Start at the line below containing "(185, 318) = (144, 450): none -> green button" and stop at the line containing "(616, 196) = (535, 200): none". Repeat every line of that stretch exactly, and nothing outside it.

---+---

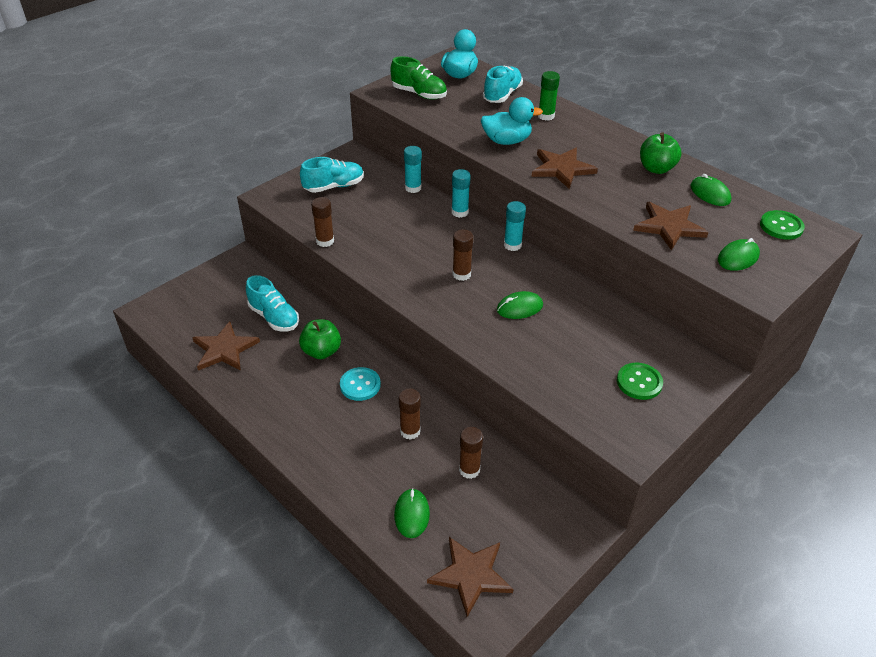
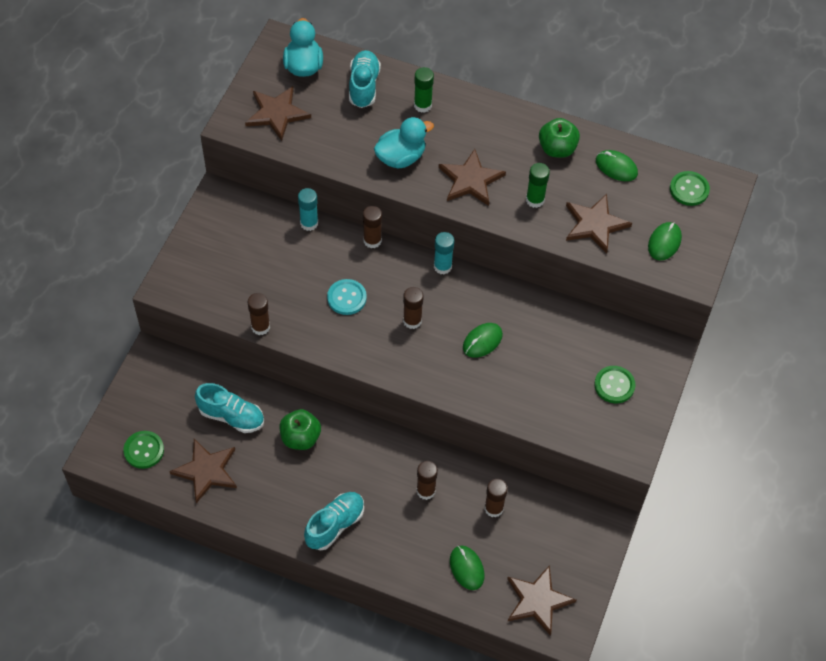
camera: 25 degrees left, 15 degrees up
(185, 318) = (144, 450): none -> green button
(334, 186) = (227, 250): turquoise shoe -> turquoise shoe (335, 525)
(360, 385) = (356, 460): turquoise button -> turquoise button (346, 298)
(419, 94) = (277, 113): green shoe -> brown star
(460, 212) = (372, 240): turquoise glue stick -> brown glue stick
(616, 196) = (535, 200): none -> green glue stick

---+---

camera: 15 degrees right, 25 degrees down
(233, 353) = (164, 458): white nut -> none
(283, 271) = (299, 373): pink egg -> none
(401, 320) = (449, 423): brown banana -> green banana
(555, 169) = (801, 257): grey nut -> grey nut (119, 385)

---+---

### The completed task
(185, 318) = (144, 450): none -> green button
(334, 186) = (227, 250): turquoise shoe -> turquoise shoe (335, 525)
(360, 385) = (356, 460): turquoise button -> turquoise button (346, 298)
(419, 94) = (277, 113): green shoe -> brown star
(460, 212) = (372, 240): turquoise glue stick -> brown glue stick
(616, 196) = (535, 200): none -> green glue stick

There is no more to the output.